## The task
For this exercise, output the line holding "none -> grey 1x1 plate [570,408,636,473]" and all subsequent lines of the entries below, unchanged, up to and including the last.

## Recorded information

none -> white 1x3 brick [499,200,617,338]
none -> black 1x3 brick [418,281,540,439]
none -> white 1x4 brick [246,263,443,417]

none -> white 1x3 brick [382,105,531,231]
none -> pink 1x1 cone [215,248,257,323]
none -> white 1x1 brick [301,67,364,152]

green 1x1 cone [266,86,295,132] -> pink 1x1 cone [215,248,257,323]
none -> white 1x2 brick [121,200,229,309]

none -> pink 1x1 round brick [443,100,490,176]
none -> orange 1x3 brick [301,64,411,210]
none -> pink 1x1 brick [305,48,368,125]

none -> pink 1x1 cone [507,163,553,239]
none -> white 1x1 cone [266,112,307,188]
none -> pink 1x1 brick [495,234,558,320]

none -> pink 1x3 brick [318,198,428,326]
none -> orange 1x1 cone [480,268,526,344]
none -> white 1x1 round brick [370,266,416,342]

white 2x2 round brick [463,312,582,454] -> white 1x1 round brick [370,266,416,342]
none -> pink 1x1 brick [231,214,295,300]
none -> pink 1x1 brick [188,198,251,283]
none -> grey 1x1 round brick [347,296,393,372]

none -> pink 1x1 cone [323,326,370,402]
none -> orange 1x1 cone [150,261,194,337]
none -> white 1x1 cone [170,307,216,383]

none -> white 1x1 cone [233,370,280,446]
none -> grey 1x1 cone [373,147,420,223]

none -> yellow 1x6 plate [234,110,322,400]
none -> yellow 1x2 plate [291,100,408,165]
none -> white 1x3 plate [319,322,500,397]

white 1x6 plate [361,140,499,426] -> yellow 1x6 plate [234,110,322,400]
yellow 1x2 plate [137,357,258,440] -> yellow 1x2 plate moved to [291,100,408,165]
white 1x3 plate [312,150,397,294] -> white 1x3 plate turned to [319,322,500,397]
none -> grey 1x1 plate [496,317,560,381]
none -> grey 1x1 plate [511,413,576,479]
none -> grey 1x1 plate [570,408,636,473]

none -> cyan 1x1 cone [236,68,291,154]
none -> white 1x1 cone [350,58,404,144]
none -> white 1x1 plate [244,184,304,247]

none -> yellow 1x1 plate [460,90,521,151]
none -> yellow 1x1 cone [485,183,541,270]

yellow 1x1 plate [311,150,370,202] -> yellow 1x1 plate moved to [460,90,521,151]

## Expected answer
none -> grey 1x1 plate [570,408,636,473]

none -> cyan 1x1 cone [236,68,291,154]
none -> white 1x1 cone [350,58,404,144]
none -> white 1x1 plate [244,184,304,247]

none -> yellow 1x1 plate [460,90,521,151]
none -> yellow 1x1 cone [485,183,541,270]

yellow 1x1 plate [311,150,370,202] -> yellow 1x1 plate moved to [460,90,521,151]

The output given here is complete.